Entries taken from a collection:
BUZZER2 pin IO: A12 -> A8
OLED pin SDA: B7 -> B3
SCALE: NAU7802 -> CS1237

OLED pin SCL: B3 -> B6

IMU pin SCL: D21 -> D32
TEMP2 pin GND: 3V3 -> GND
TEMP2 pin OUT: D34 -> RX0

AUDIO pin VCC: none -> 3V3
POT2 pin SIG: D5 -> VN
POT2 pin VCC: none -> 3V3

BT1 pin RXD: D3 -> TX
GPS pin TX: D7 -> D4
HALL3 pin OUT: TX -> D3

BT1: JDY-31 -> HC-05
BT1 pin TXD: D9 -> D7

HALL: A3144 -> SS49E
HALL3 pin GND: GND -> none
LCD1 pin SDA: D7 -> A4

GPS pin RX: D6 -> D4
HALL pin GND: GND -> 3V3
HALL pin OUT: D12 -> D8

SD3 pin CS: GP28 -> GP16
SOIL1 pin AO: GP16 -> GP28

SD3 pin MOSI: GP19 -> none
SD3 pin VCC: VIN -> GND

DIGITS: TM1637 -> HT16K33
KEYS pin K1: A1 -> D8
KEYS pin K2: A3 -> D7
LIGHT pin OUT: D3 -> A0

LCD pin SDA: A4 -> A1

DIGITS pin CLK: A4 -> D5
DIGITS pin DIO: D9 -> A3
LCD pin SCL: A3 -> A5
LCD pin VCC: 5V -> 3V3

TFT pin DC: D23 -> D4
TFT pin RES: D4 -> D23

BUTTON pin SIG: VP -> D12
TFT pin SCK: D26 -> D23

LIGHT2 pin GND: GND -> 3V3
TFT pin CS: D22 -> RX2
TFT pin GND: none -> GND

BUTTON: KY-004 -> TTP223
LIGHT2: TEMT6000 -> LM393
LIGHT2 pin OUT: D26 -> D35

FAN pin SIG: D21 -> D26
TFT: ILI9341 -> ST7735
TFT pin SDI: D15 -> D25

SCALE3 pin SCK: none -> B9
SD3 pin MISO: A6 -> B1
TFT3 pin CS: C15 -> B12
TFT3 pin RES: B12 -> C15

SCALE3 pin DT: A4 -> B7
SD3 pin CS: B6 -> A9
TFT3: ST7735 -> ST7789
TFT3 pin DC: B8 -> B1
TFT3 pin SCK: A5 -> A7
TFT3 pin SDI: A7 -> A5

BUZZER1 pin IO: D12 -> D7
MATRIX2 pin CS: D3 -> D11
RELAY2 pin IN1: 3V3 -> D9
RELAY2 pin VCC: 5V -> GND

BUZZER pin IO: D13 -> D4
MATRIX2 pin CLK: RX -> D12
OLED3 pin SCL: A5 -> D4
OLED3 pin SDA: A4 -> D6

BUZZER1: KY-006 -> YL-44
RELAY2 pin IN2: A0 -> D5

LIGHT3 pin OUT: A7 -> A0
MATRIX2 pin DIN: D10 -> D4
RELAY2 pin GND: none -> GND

[Task]
A word-for-word restatement of the data above is required.

[Final answer]
BUZZER2 pin IO: A12 -> A8
OLED pin SDA: B7 -> B3
SCALE: NAU7802 -> CS1237

OLED pin SCL: B3 -> B6

IMU pin SCL: D21 -> D32
TEMP2 pin GND: 3V3 -> GND
TEMP2 pin OUT: D34 -> RX0

AUDIO pin VCC: none -> 3V3
POT2 pin SIG: D5 -> VN
POT2 pin VCC: none -> 3V3

BT1 pin RXD: D3 -> TX
GPS pin TX: D7 -> D4
HALL3 pin OUT: TX -> D3

BT1: JDY-31 -> HC-05
BT1 pin TXD: D9 -> D7

HALL: A3144 -> SS49E
HALL3 pin GND: GND -> none
LCD1 pin SDA: D7 -> A4

GPS pin RX: D6 -> D4
HALL pin GND: GND -> 3V3
HALL pin OUT: D12 -> D8

SD3 pin CS: GP28 -> GP16
SOIL1 pin AO: GP16 -> GP28

SD3 pin MOSI: GP19 -> none
SD3 pin VCC: VIN -> GND

DIGITS: TM1637 -> HT16K33
KEYS pin K1: A1 -> D8
KEYS pin K2: A3 -> D7
LIGHT pin OUT: D3 -> A0

LCD pin SDA: A4 -> A1

DIGITS pin CLK: A4 -> D5
DIGITS pin DIO: D9 -> A3
LCD pin SCL: A3 -> A5
LCD pin VCC: 5V -> 3V3

TFT pin DC: D23 -> D4
TFT pin RES: D4 -> D23

BUTTON pin SIG: VP -> D12
TFT pin SCK: D26 -> D23

LIGHT2 pin GND: GND -> 3V3
TFT pin CS: D22 -> RX2
TFT pin GND: none -> GND

BUTTON: KY-004 -> TTP223
LIGHT2: TEMT6000 -> LM393
LIGHT2 pin OUT: D26 -> D35

FAN pin SIG: D21 -> D26
TFT: ILI9341 -> ST7735
TFT pin SDI: D15 -> D25

SCALE3 pin SCK: none -> B9
SD3 pin MISO: A6 -> B1
TFT3 pin CS: C15 -> B12
TFT3 pin RES: B12 -> C15

SCALE3 pin DT: A4 -> B7
SD3 pin CS: B6 -> A9
TFT3: ST7735 -> ST7789
TFT3 pin DC: B8 -> B1
TFT3 pin SCK: A5 -> A7
TFT3 pin SDI: A7 -> A5

BUZZER1 pin IO: D12 -> D7
MATRIX2 pin CS: D3 -> D11
RELAY2 pin IN1: 3V3 -> D9
RELAY2 pin VCC: 5V -> GND

BUZZER pin IO: D13 -> D4
MATRIX2 pin CLK: RX -> D12
OLED3 pin SCL: A5 -> D4
OLED3 pin SDA: A4 -> D6

BUZZER1: KY-006 -> YL-44
RELAY2 pin IN2: A0 -> D5

LIGHT3 pin OUT: A7 -> A0
MATRIX2 pin DIN: D10 -> D4
RELAY2 pin GND: none -> GND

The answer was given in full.